[Opening EXERCISE DATA section]

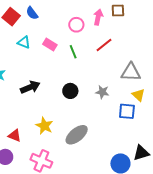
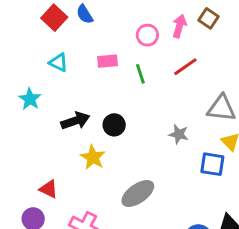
brown square: (118, 11) -> (209, 18), turned 32
cyan triangle: (24, 42) -> (59, 62), moved
pink rectangle: (50, 45) -> (108, 61), turned -40
black circle: (70, 91) -> (114, 125), moved
yellow star: (44, 126) -> (93, 157), moved

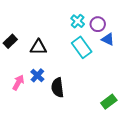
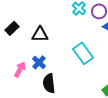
cyan rectangle: (82, 47) -> (83, 53), moved
black semicircle: (57, 88) -> (49, 83), moved

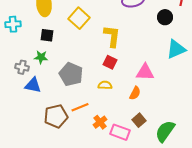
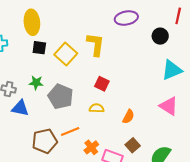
yellow square: (79, 18) -> (66, 54), moved
black square: (47, 35) -> (39, 48), moved
yellow L-shape: (112, 36) -> (96, 45), moved
green star: (41, 57) -> (36, 83), moved
pink triangle: (145, 72) -> (169, 106), moved, turned 30

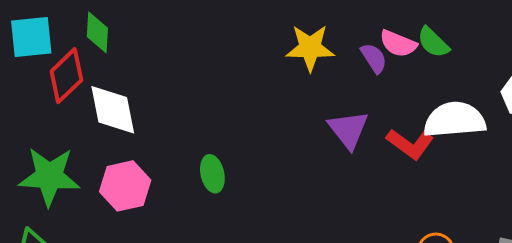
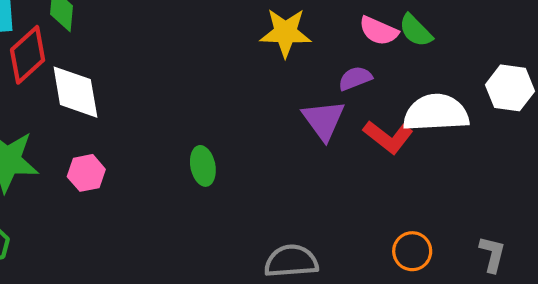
purple semicircle: (374, 58) -> (355, 78), moved, turned -80
green ellipse: (212, 174) -> (203, 166), moved
pink hexagon: (125, 186) -> (86, 173), size x0.7

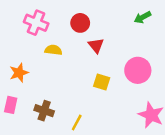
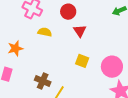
pink circle: (138, 70) -> (112, 67), moved
brown cross: (44, 111) -> (43, 81), moved

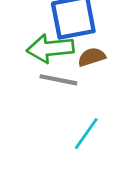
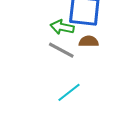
green arrow: (50, 48) -> (62, 27), size x0.7

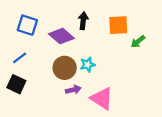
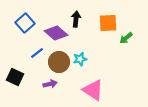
blue square: (27, 25) -> (25, 23), turned 30
blue line: (20, 58) -> (37, 53), moved
purple arrow: (73, 90) -> (50, 84), moved

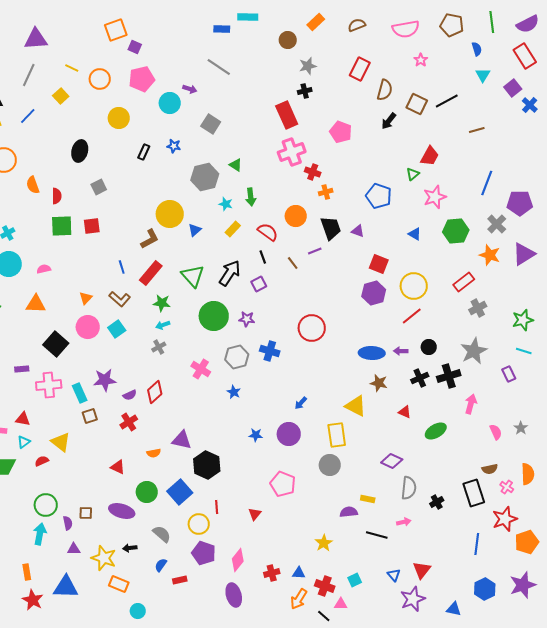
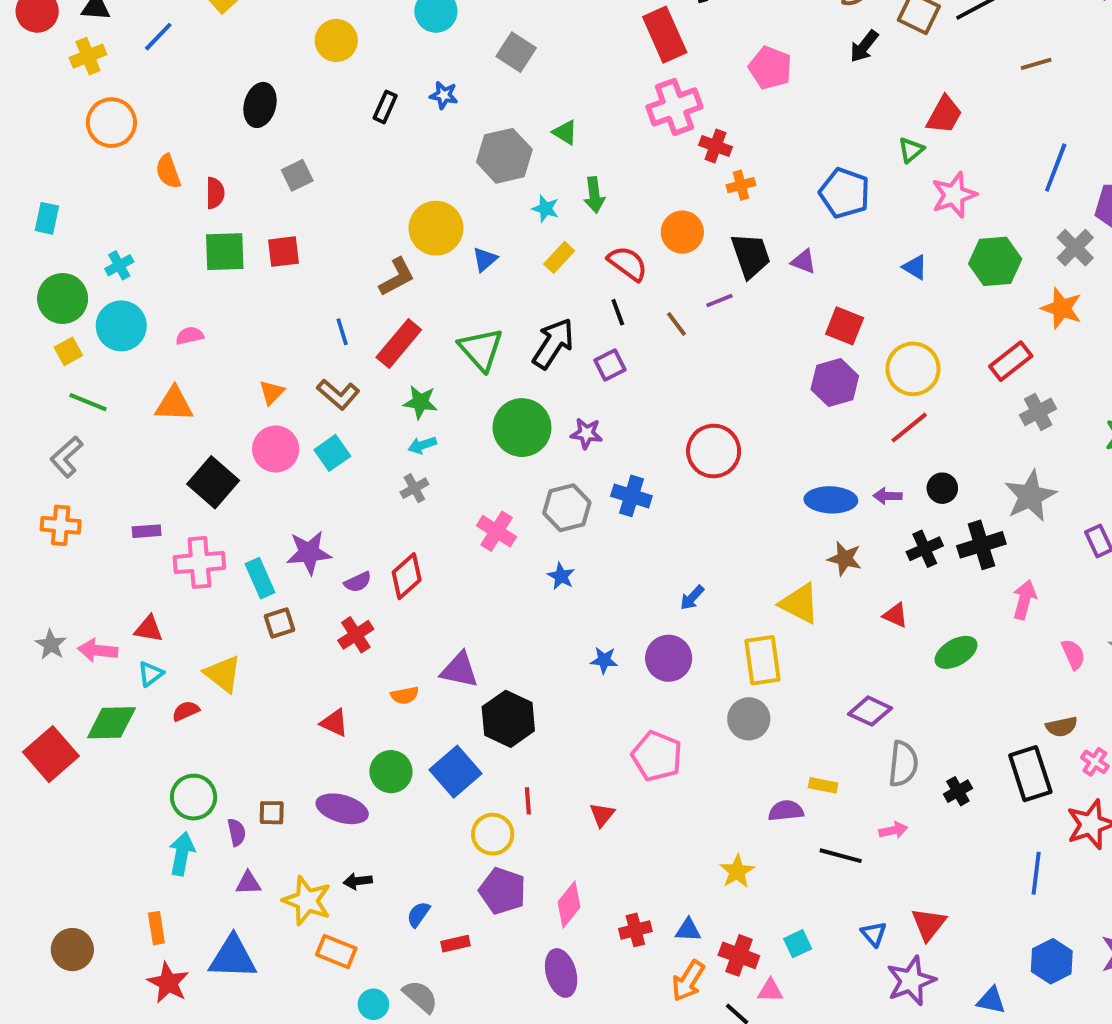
gray semicircle: (162, 534) -> (420, 996), moved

[Closing EXERCISE DATA section]

WHAT THE TASK ASKS: The word to look for is "turned"; copy out every line of the entries that holds it.

OUTPUT FOR THIS TASK:
brown square: (118, 11) -> (209, 18), turned 32
pink rectangle: (50, 45) -> (108, 61), turned -40
pink triangle: (145, 72) -> (169, 106), moved, turned 30
purple semicircle: (374, 58) -> (355, 78), moved, turned -80
blue square: (27, 25) -> (25, 23), turned 30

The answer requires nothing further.